[WHAT THE TASK ASKS]:
Work out how many lines in the entries below include the word "degrees", and give only that figure.

[SUPPLIED DATA]:
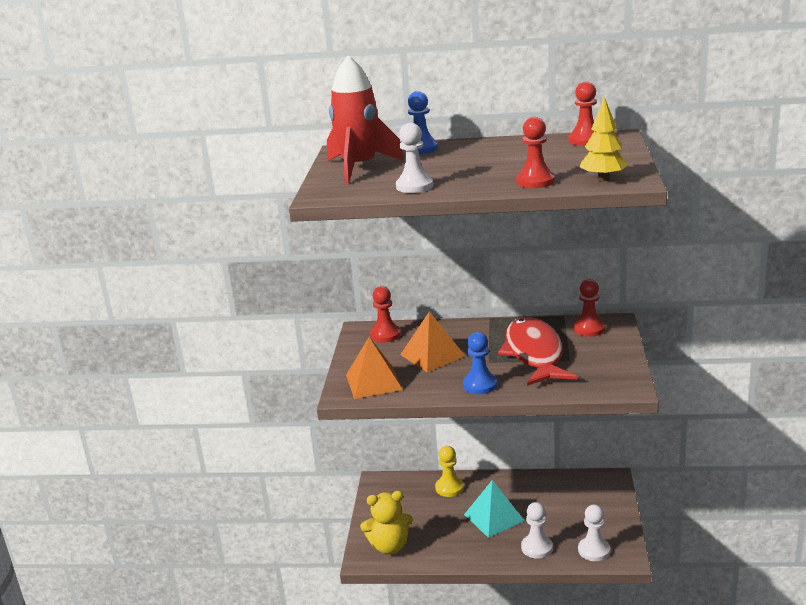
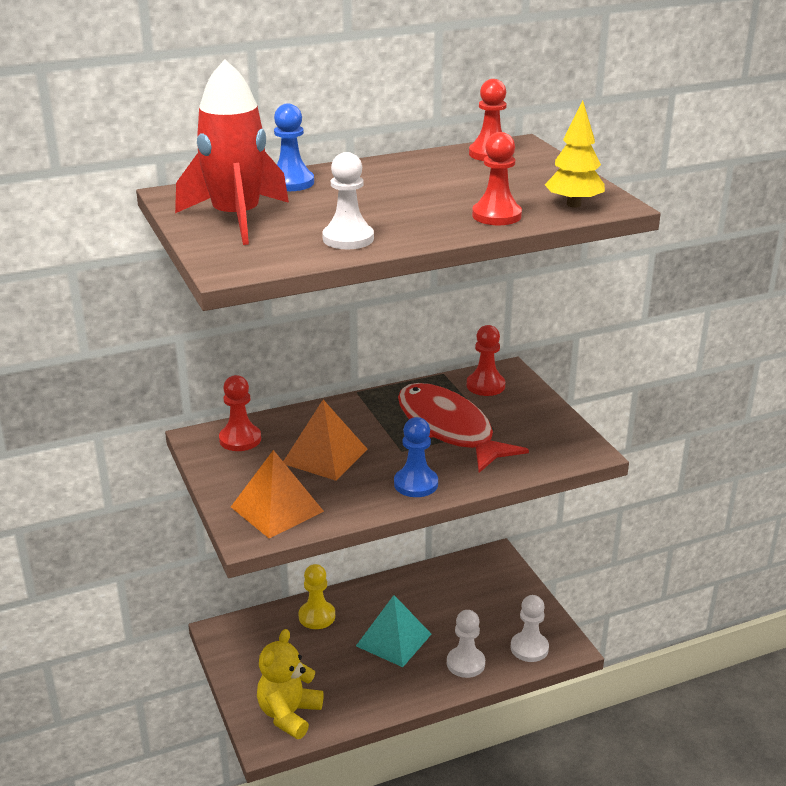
camera: 30 degrees left, 5 degrees up
(389, 546) = (289, 714): yellow teddy bear -> yellow teddy bear turned 150 degrees clockwise

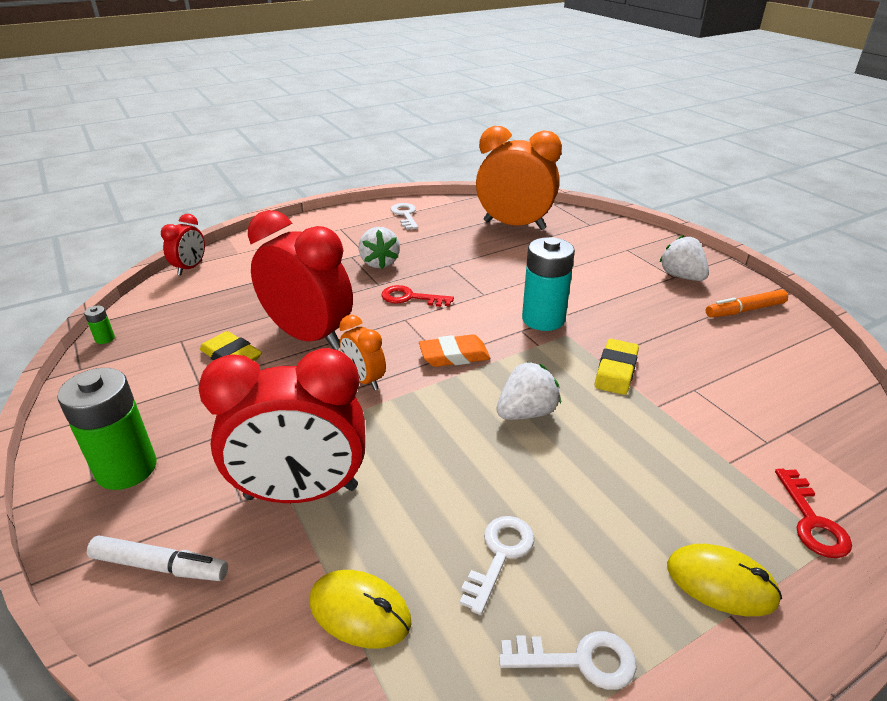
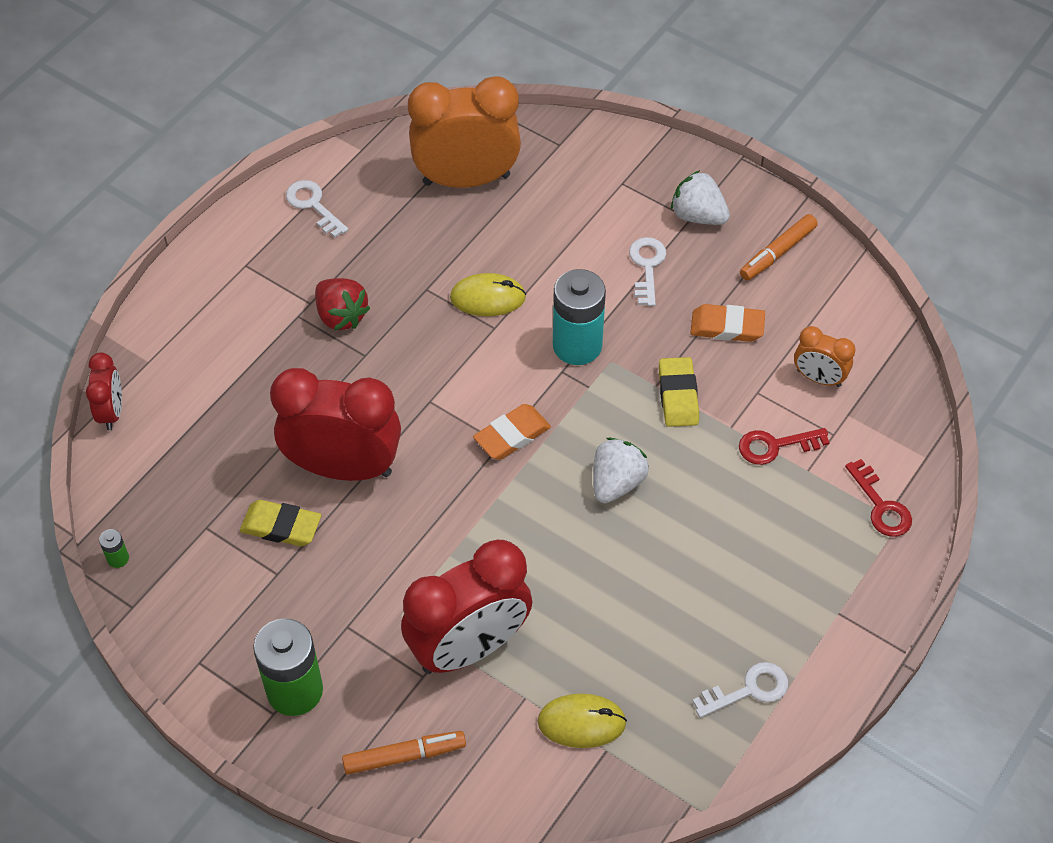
camera: 25 degrees left, 20 degrees up
(160, 566) = (404, 756): white marker -> orange marker
(364, 380) = (441, 503): orange clock -> orange clock (818, 378)
(379, 263) = (341, 316): white strawberry -> red strawberry
(411, 298) = (416, 364): red key -> red key (775, 446)
(499, 555) = (660, 635): white key -> white key (647, 267)
(681, 341) = (727, 327): none -> orange eraser
(721, 583) = (826, 590): yellow mouse -> yellow mouse (488, 298)

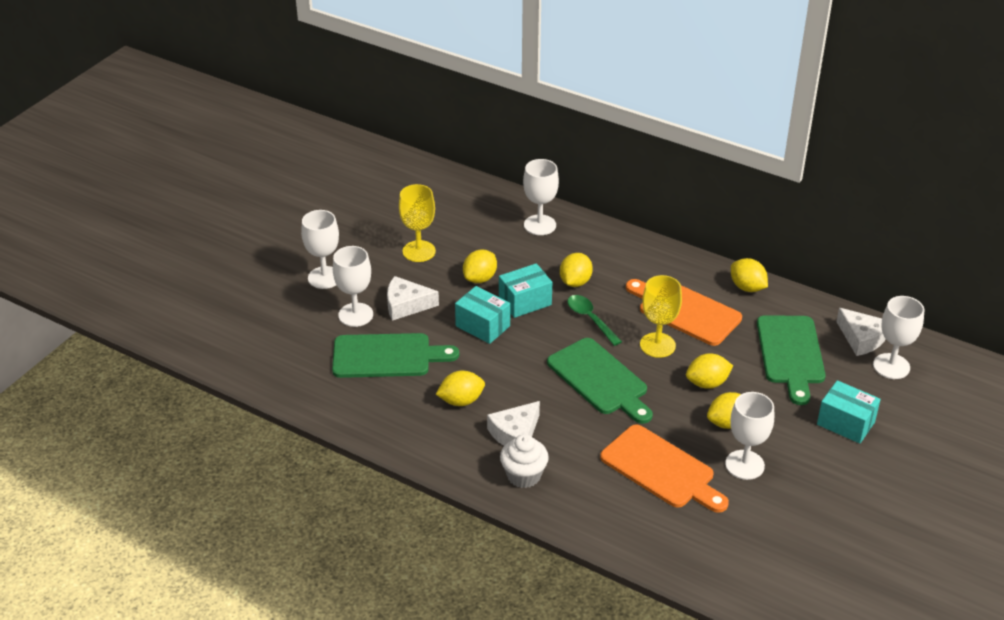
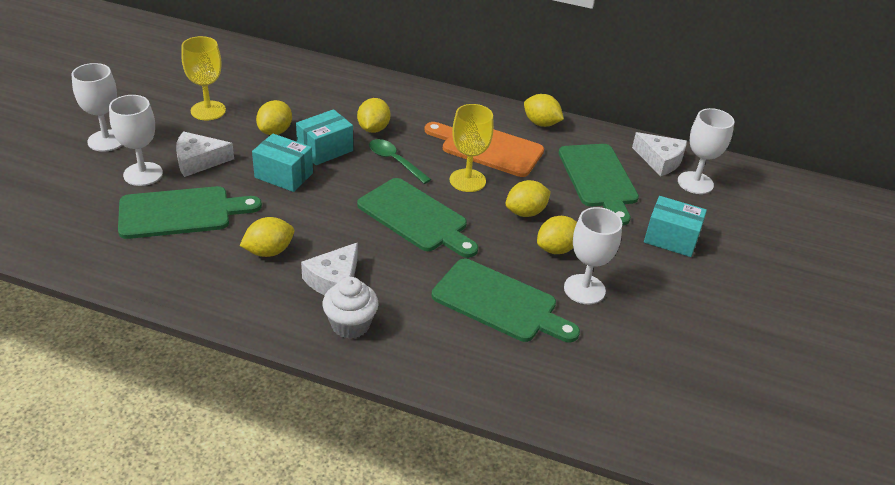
camera: 15 degrees left, 0 degrees up
(540, 225) = (329, 81): white goblet -> none
(661, 469) = (499, 303): orange cutting board -> green cutting board

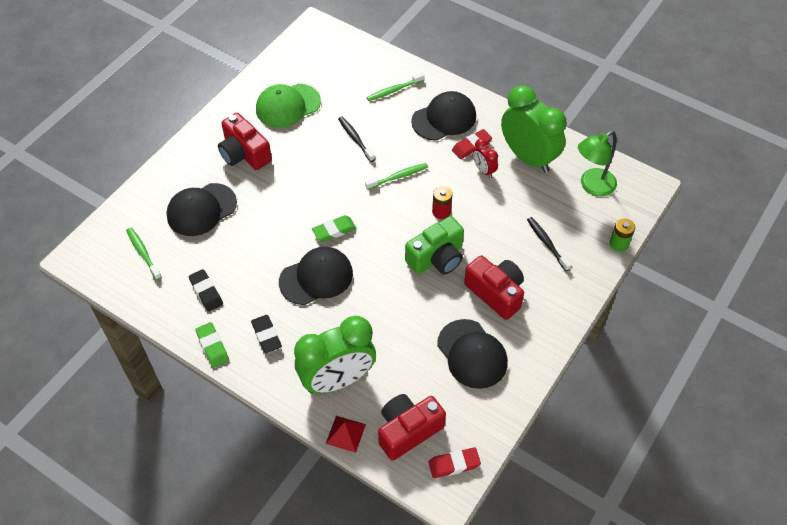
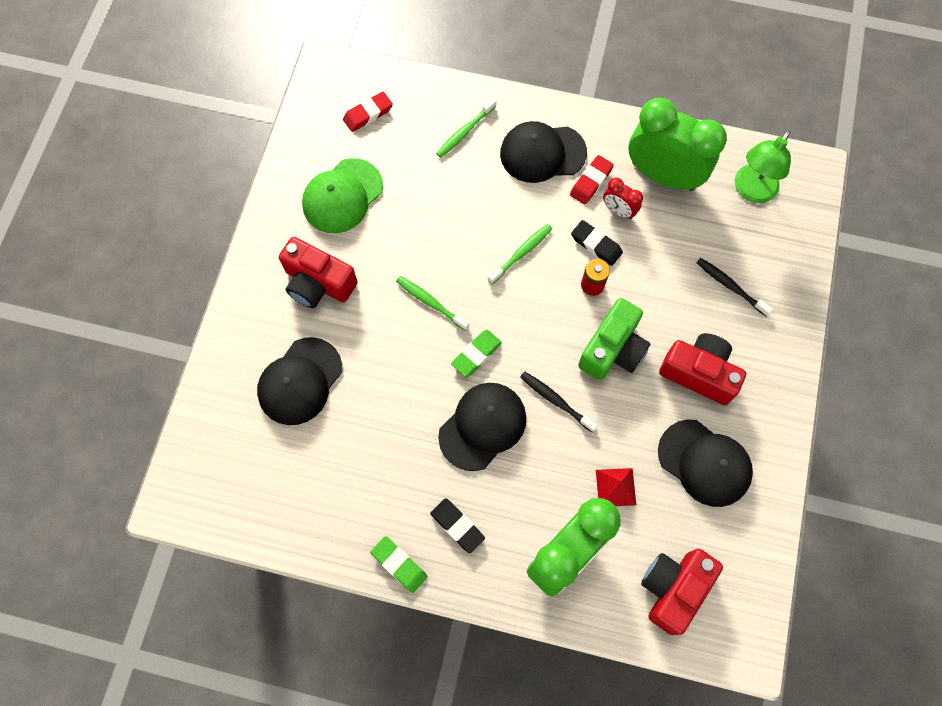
camera: 20 degrees left, 15 degrees up
(143, 253) = (254, 468): green toothbrush -> green toothbrush (430, 303)
(206, 292) = (358, 494): black eraser -> black eraser (596, 245)
(345, 434) = (605, 619): red pyramid -> red pyramid (616, 487)
(355, 139) = (447, 217): black toothbrush -> black toothbrush (556, 401)
(444, 119) = (542, 153): black cap -> black cap turned 135 degrees counterclockwise
(454, 464) = (741, 611): red eraser -> red eraser (368, 114)
(619, 244) = (810, 259): green battery -> none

[WRITTEN ANSWER]:
6